**Exercise**
Write out the data word for word, taking care that no picture is carried over.

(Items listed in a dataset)
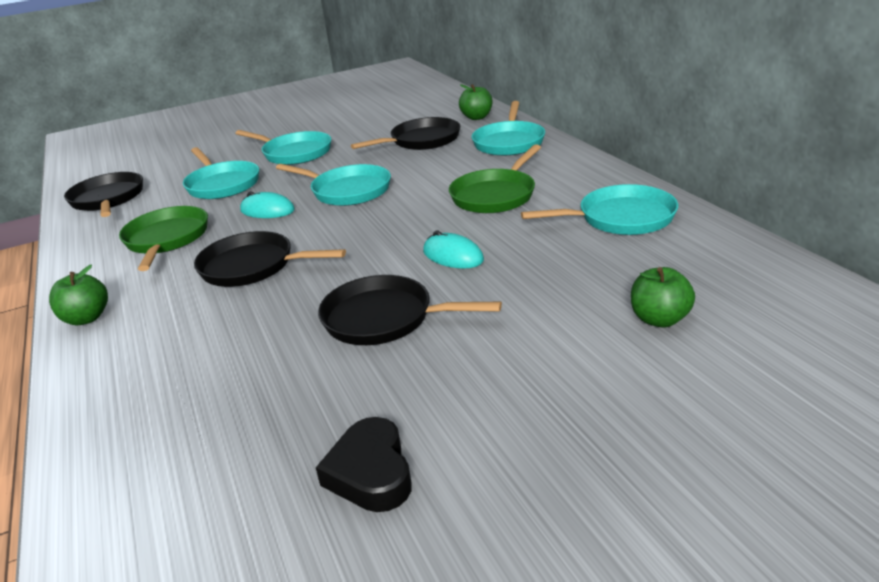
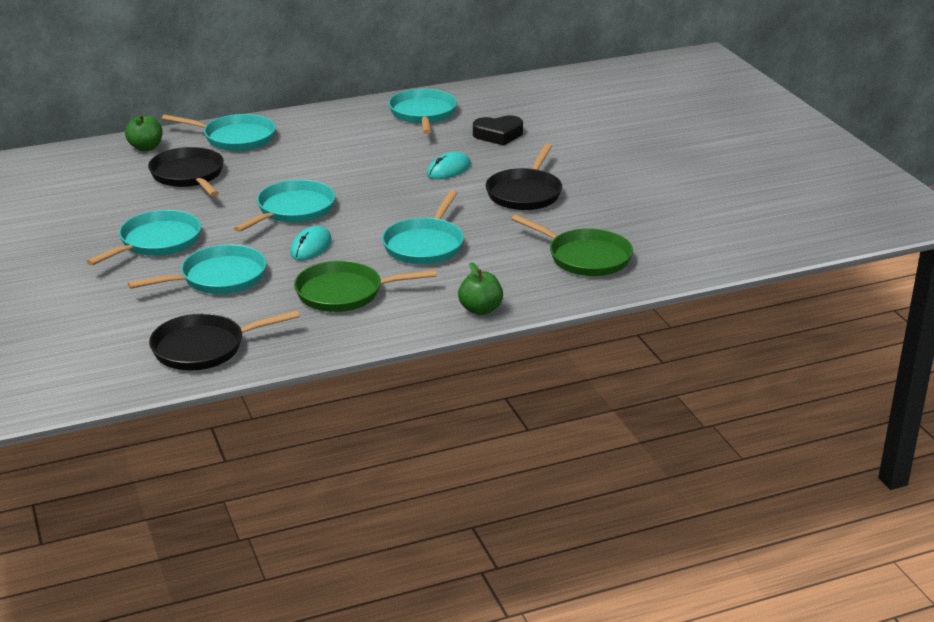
camera: 90 degrees left, 0 degrees up
(252, 266) = (425, 245): black pan -> turquoise pan
(371, 473) = (669, 196): black heart -> black heart (498, 135)
(495, 195) = (352, 150): green pan -> green pan (585, 257)
(659, 319) = (554, 120): green apple -> none

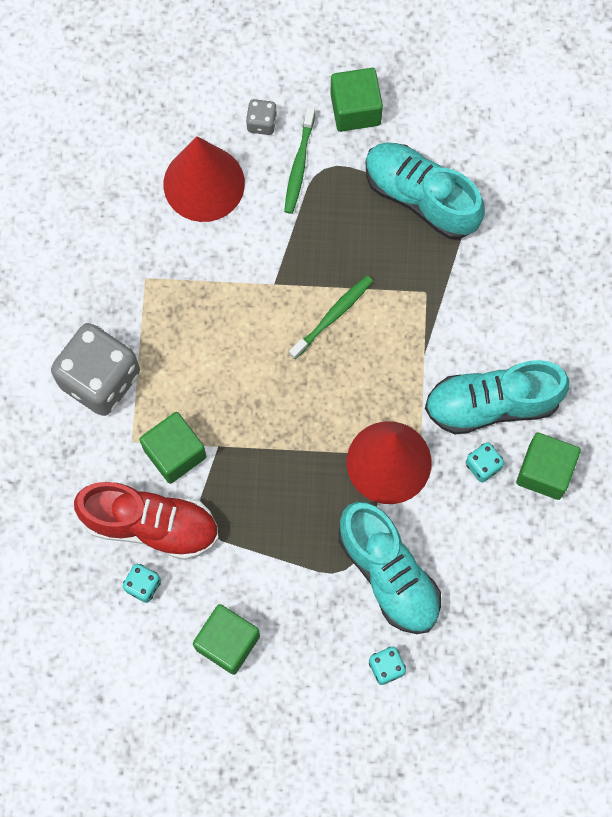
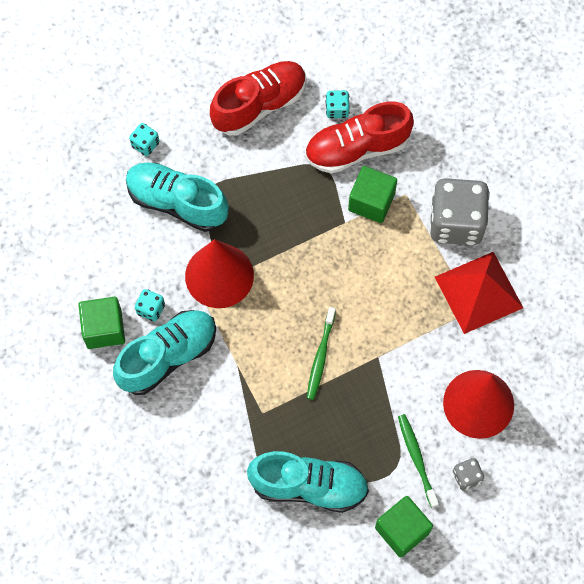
camera: 150 degrees right, 5 degrees down
(127, 292) = (479, 292): none -> red pyramid
(227, 642) = (259, 105): green cube -> red shoe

**Answer to the exercise**
camera: 90 degrees left, 0 degrees up
(252, 266) = (425, 245): black pan -> turquoise pan
(371, 473) = (669, 196): black heart -> black heart (498, 135)
(495, 195) = (352, 150): green pan -> green pan (585, 257)
(659, 319) = (554, 120): green apple -> none

camera: 150 degrees right, 5 degrees down
(127, 292) = (479, 292): none -> red pyramid
(227, 642) = (259, 105): green cube -> red shoe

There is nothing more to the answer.